=== Records shown ===
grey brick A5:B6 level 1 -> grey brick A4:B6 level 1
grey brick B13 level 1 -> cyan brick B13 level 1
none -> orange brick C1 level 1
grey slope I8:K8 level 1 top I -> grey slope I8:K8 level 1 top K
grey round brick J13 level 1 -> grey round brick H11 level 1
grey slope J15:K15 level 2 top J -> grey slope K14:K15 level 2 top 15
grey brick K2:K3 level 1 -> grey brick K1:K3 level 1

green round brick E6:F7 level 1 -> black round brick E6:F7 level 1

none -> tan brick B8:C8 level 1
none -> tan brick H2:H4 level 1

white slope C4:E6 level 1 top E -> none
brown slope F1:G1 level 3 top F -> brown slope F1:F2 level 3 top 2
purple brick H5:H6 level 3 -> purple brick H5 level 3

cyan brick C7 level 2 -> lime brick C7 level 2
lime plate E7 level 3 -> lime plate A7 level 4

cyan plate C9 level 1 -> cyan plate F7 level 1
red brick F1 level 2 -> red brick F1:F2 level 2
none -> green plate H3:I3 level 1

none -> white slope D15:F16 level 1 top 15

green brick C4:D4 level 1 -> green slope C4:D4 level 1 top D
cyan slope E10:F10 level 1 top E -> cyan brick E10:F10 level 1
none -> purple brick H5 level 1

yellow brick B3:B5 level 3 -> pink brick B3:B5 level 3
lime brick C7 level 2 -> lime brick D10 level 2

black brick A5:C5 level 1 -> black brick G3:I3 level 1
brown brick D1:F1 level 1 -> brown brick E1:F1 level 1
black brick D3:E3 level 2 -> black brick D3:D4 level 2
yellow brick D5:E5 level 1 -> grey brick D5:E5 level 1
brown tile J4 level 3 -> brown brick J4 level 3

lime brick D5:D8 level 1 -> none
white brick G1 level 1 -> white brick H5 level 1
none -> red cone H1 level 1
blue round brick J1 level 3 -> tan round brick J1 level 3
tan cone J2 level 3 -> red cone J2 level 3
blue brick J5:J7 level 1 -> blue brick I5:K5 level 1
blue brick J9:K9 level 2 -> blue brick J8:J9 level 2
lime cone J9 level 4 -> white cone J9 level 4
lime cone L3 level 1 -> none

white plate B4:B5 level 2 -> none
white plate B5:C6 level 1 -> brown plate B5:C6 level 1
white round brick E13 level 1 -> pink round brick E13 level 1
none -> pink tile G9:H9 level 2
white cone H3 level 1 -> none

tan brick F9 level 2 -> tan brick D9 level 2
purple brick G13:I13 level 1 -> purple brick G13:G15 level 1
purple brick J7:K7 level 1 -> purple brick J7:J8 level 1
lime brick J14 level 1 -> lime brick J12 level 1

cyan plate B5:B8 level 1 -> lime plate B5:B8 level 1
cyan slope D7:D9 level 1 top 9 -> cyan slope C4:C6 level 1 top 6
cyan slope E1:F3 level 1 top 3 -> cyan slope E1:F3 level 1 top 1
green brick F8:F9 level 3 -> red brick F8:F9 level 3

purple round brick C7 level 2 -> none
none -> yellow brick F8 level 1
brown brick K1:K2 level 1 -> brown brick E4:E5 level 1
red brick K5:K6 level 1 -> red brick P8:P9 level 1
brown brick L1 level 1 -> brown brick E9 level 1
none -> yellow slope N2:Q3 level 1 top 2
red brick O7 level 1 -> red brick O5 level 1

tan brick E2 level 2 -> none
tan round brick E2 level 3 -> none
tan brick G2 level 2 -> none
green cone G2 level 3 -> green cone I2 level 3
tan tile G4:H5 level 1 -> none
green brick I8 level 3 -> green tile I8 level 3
===
▶ [Task directions]
Please print the records above exactly from their first line. End with the line containing "black brick A5:C5", and include it.

▶ [Task solution]
grey brick A5:B6 level 1 -> grey brick A4:B6 level 1
grey brick B13 level 1 -> cyan brick B13 level 1
none -> orange brick C1 level 1
grey slope I8:K8 level 1 top I -> grey slope I8:K8 level 1 top K
grey round brick J13 level 1 -> grey round brick H11 level 1
grey slope J15:K15 level 2 top J -> grey slope K14:K15 level 2 top 15
grey brick K2:K3 level 1 -> grey brick K1:K3 level 1

green round brick E6:F7 level 1 -> black round brick E6:F7 level 1

none -> tan brick B8:C8 level 1
none -> tan brick H2:H4 level 1

white slope C4:E6 level 1 top E -> none
brown slope F1:G1 level 3 top F -> brown slope F1:F2 level 3 top 2
purple brick H5:H6 level 3 -> purple brick H5 level 3

cyan brick C7 level 2 -> lime brick C7 level 2
lime plate E7 level 3 -> lime plate A7 level 4

cyan plate C9 level 1 -> cyan plate F7 level 1
red brick F1 level 2 -> red brick F1:F2 level 2
none -> green plate H3:I3 level 1

none -> white slope D15:F16 level 1 top 15

green brick C4:D4 level 1 -> green slope C4:D4 level 1 top D
cyan slope E10:F10 level 1 top E -> cyan brick E10:F10 level 1
none -> purple brick H5 level 1

yellow brick B3:B5 level 3 -> pink brick B3:B5 level 3
lime brick C7 level 2 -> lime brick D10 level 2

black brick A5:C5 level 1 -> black brick G3:I3 level 1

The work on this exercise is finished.